[[ Dataset, beginning ]]

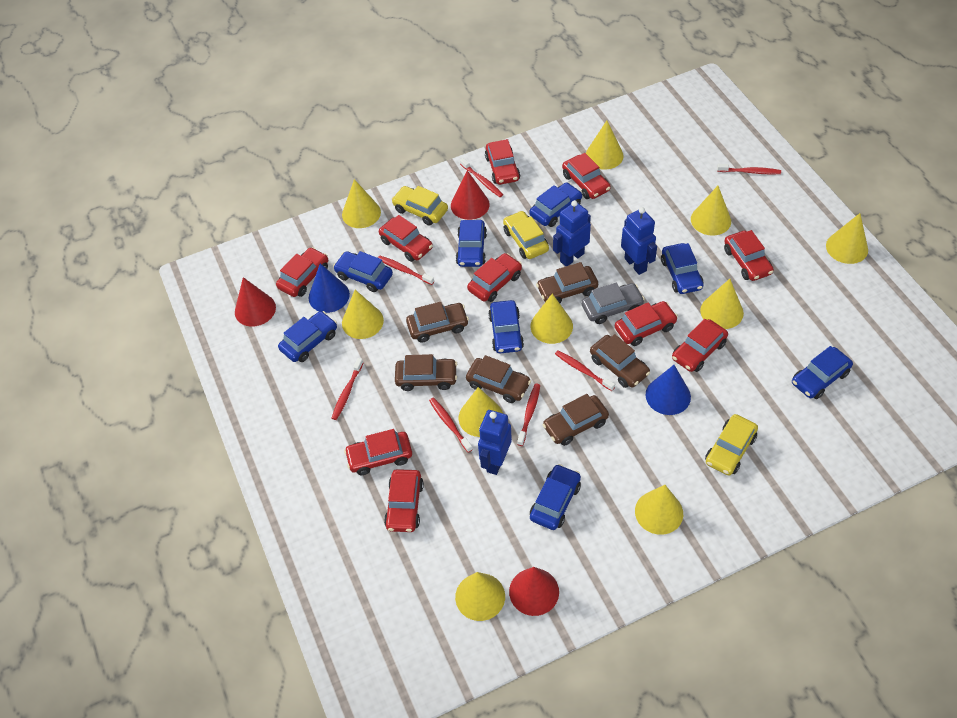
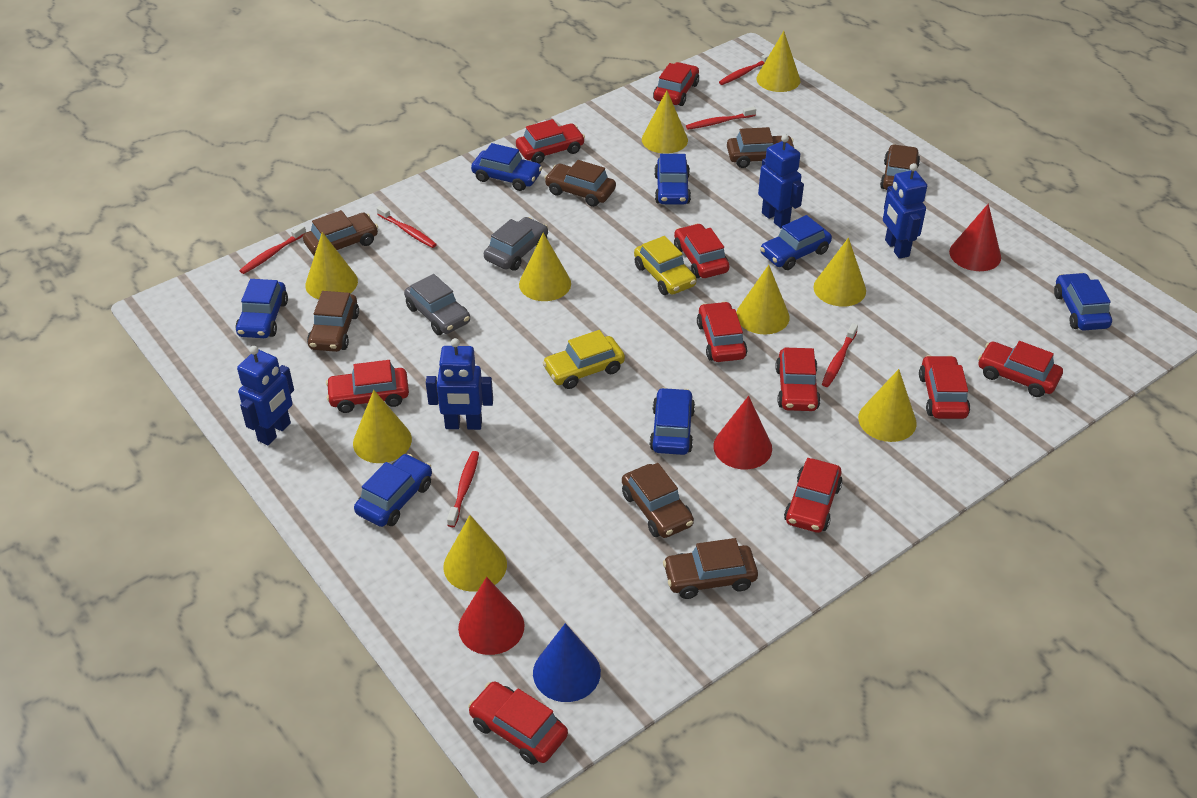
blue car: [278,311,337,362] [333,251,393,292] [456,220,487,267] [488,300,524,353] [529,182,582,227] [530,464,581,530] [661,243,704,294] [792,346,853,399] = 8 -> [235,279,288,338] [354,454,432,527] [471,143,542,191] [649,387,695,455] [654,154,691,205] [760,215,832,270] [1054,272,1112,331] = 7
blue cone: [309,263,350,313] [646,365,691,415] = 2 -> [533,623,601,702] = 1
blue robot: [478,410,512,475] [553,200,591,266] [621,207,657,275] = 3 -> [237,346,294,445] [426,338,493,430] [758,135,804,228] [883,163,927,259] = 4
brown car: [395,354,457,391] [406,302,469,343] [466,355,531,403] [536,262,598,303] [542,394,609,446] [590,334,650,388] = 6 -> [303,210,378,256] [307,291,359,352] [545,160,616,207] [622,463,694,538] [663,538,758,599] [727,127,796,168] [880,144,920,190] = 7
grey car: [581,283,645,324] = 1 -> [404,274,470,335] [484,217,548,271] = 2
red toothbrush: [331,358,363,420] [378,256,434,285] [429,398,473,453] [460,158,503,197] [517,384,540,446] [555,350,615,391] [717,164,781,174] = 7 -> [239,225,306,274] [377,205,437,248] [447,451,479,527] [686,107,756,129] [719,52,771,85] [822,323,858,387] = 6
yellow car: [391,186,448,226] [503,211,549,259] [705,414,758,476] = 3 -> [542,330,625,389] [634,236,696,295] = 2
yellow cone: [342,179,381,228] [342,290,384,339] [455,572,505,621] [459,387,503,437] [530,294,573,344] [586,120,623,169] [635,485,683,535] [691,186,731,236] [700,279,744,329] [826,213,868,264] = 10 -> [305,232,358,299] [353,390,412,463] [443,515,507,592] [519,233,571,301] [642,90,688,154] [736,265,790,335] [756,31,800,92] [814,238,866,307] [858,369,917,442] = 9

[[ Dataset, end ]]

Find where "brown car: [395,354,457,391]" occurs in the data, and please write out that line through the last line exactly, with nothing else.

brown car: [395,354,457,391] [406,302,469,343] [466,355,531,403] [536,262,598,303] [542,394,609,446] [590,334,650,388] = 6 -> [303,210,378,256] [307,291,359,352] [545,160,616,207] [622,463,694,538] [663,538,758,599] [727,127,796,168] [880,144,920,190] = 7
grey car: [581,283,645,324] = 1 -> [404,274,470,335] [484,217,548,271] = 2
red toothbrush: [331,358,363,420] [378,256,434,285] [429,398,473,453] [460,158,503,197] [517,384,540,446] [555,350,615,391] [717,164,781,174] = 7 -> [239,225,306,274] [377,205,437,248] [447,451,479,527] [686,107,756,129] [719,52,771,85] [822,323,858,387] = 6
yellow car: [391,186,448,226] [503,211,549,259] [705,414,758,476] = 3 -> [542,330,625,389] [634,236,696,295] = 2
yellow cone: [342,179,381,228] [342,290,384,339] [455,572,505,621] [459,387,503,437] [530,294,573,344] [586,120,623,169] [635,485,683,535] [691,186,731,236] [700,279,744,329] [826,213,868,264] = 10 -> [305,232,358,299] [353,390,412,463] [443,515,507,592] [519,233,571,301] [642,90,688,154] [736,265,790,335] [756,31,800,92] [814,238,866,307] [858,369,917,442] = 9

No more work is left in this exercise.